◆ Task material:
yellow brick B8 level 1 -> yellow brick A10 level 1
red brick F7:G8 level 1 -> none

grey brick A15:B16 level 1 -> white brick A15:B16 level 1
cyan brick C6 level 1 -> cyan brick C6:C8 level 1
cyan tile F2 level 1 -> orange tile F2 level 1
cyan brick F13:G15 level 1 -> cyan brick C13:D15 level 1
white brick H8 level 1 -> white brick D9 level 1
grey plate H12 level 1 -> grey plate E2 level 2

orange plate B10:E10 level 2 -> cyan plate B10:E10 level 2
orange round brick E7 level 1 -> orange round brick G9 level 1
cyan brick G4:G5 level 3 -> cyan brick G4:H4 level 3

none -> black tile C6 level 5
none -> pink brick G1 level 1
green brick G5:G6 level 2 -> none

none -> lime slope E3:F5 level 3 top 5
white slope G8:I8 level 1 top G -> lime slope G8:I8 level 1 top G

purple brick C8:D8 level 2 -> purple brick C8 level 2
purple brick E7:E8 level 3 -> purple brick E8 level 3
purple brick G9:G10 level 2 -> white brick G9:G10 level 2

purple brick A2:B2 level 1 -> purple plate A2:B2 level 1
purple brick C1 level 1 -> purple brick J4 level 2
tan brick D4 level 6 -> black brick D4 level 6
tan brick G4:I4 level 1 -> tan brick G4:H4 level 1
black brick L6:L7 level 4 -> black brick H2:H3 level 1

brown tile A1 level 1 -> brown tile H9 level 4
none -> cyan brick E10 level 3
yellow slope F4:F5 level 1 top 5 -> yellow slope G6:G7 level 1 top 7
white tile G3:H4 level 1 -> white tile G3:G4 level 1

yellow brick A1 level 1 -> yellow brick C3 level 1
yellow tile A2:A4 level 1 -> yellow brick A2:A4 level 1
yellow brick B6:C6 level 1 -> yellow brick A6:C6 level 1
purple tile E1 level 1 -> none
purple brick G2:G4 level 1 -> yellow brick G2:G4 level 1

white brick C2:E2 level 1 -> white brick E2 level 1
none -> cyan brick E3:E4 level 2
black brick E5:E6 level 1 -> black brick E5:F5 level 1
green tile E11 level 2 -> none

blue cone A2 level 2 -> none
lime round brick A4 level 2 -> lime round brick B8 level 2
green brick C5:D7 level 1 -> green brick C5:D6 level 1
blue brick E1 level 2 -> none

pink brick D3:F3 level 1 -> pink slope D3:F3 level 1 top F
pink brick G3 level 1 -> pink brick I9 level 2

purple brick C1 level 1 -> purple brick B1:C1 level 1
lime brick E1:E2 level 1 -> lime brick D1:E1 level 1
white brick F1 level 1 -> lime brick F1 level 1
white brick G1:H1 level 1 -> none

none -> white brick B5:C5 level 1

◆ Action item:
How many lines above contain the word "lime"? Reply with only the number.

◆ Solution to the exercise:
5